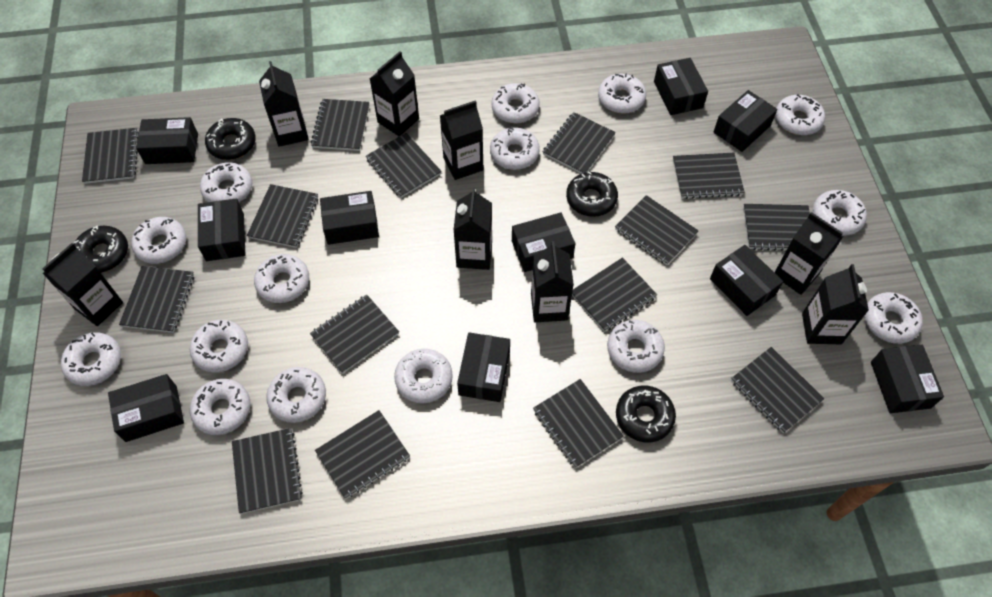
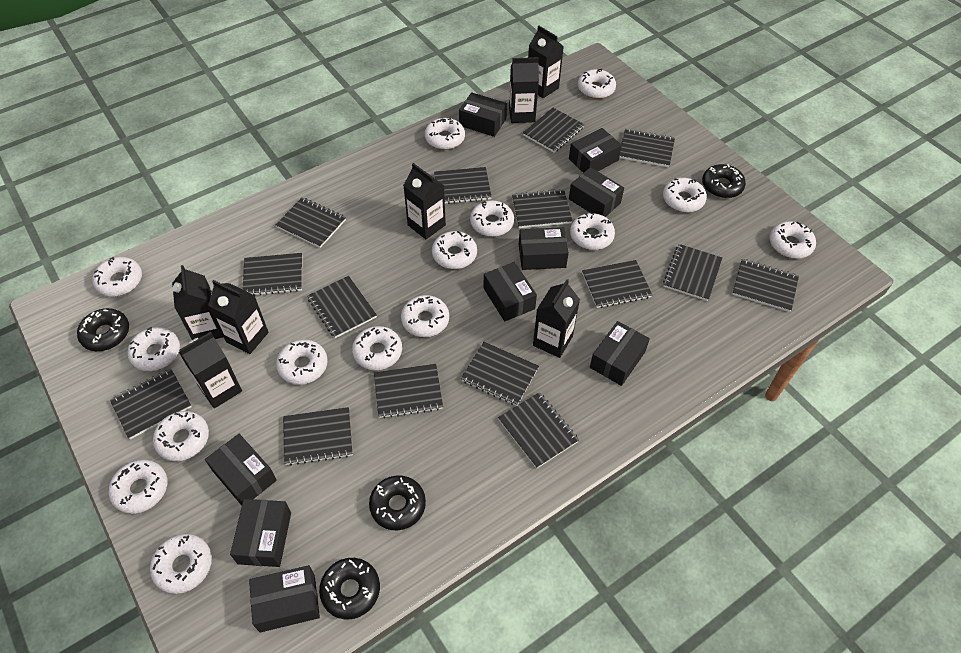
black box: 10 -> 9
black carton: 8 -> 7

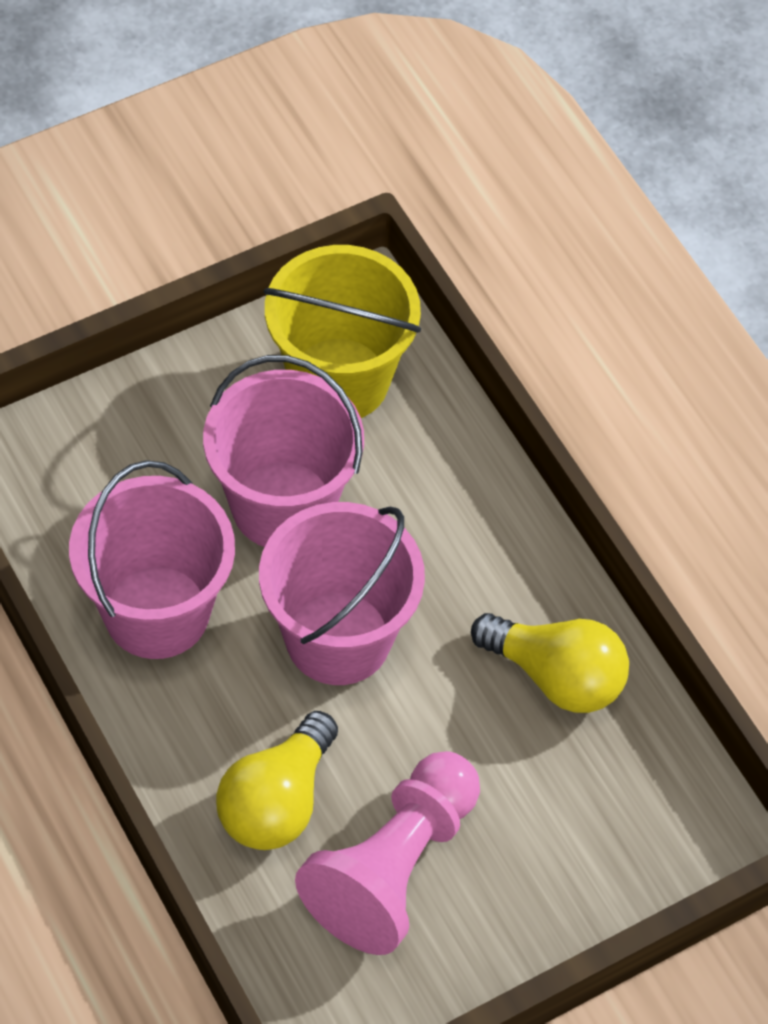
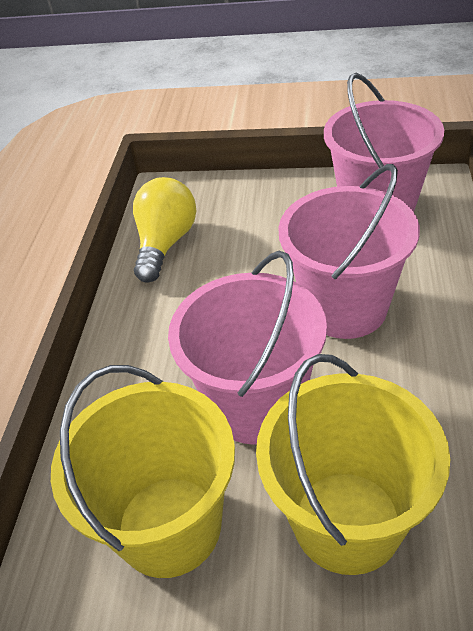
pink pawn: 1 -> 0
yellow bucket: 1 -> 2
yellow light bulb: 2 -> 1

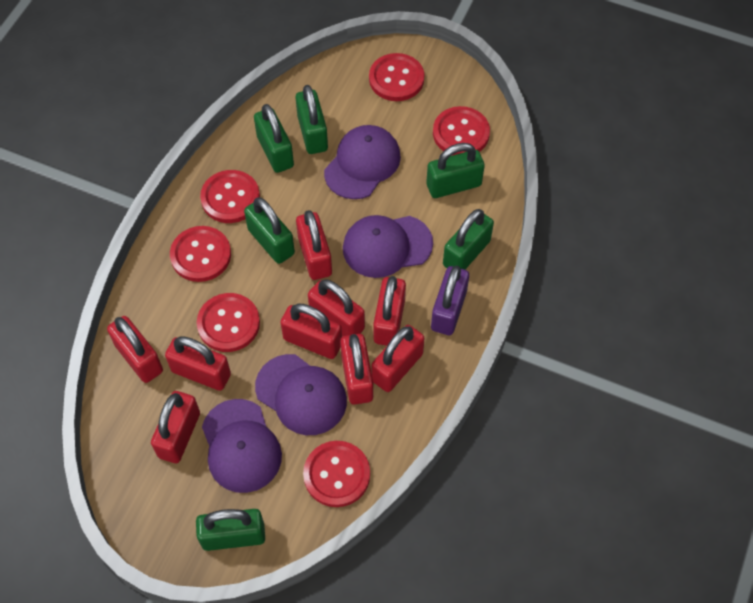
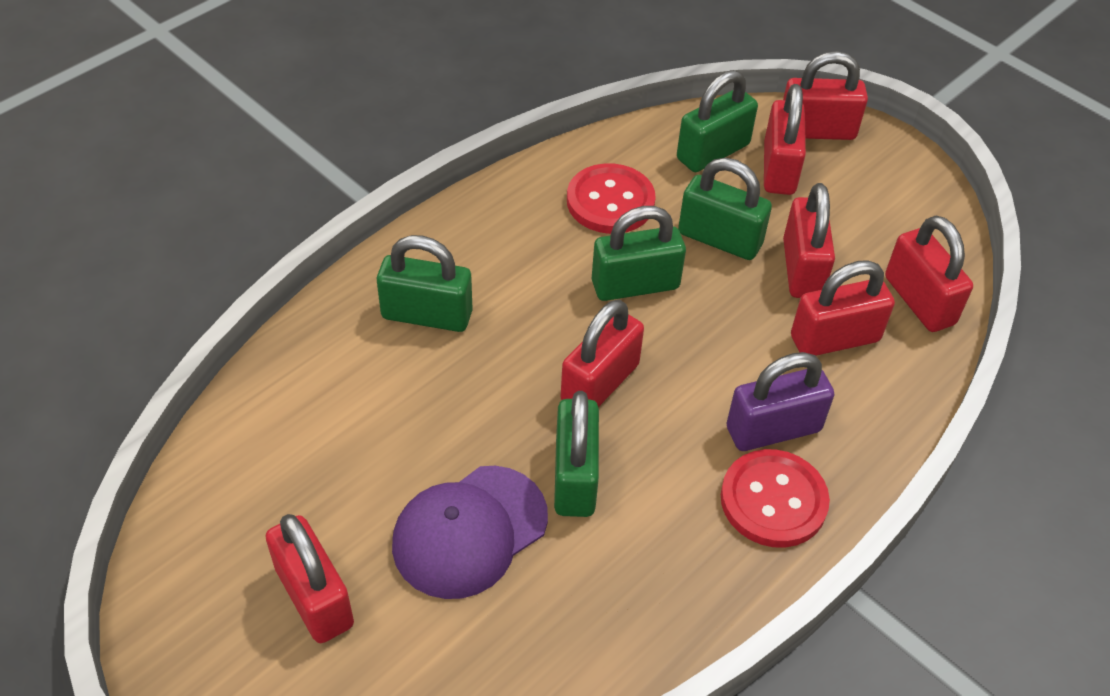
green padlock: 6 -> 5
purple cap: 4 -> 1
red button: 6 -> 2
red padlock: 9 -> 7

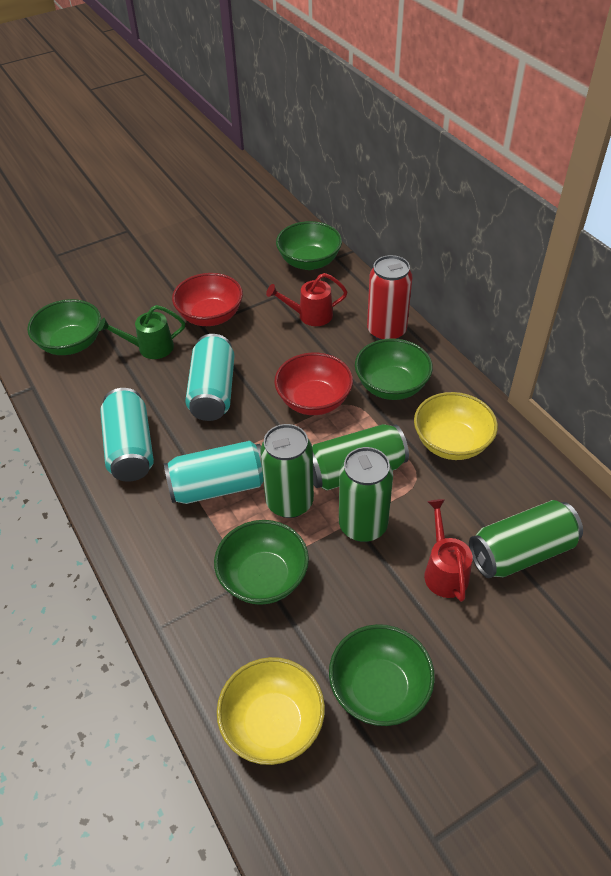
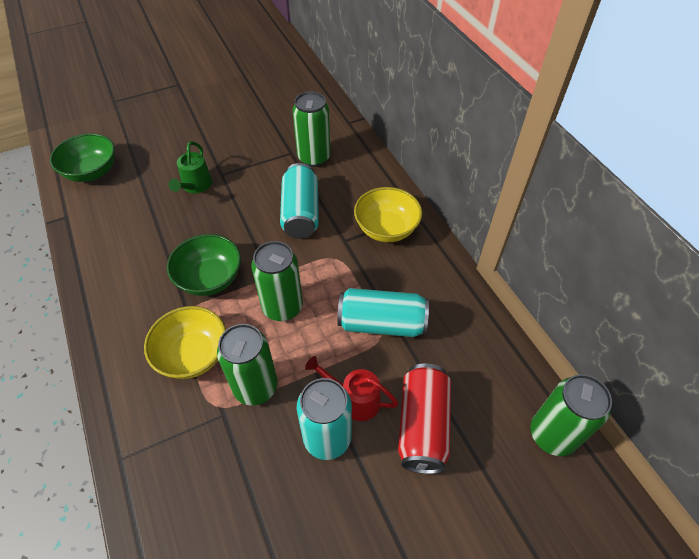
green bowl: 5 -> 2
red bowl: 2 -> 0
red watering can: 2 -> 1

* [What is being asked] Every line of the listing above is to be set down verbatim, without the pictures.

* [Result below]
black box: 10 -> 9
black carton: 8 -> 7

pink pawn: 1 -> 0
yellow bucket: 1 -> 2
yellow light bulb: 2 -> 1

green padlock: 6 -> 5
purple cap: 4 -> 1
red button: 6 -> 2
red padlock: 9 -> 7

green bowl: 5 -> 2
red bowl: 2 -> 0
red watering can: 2 -> 1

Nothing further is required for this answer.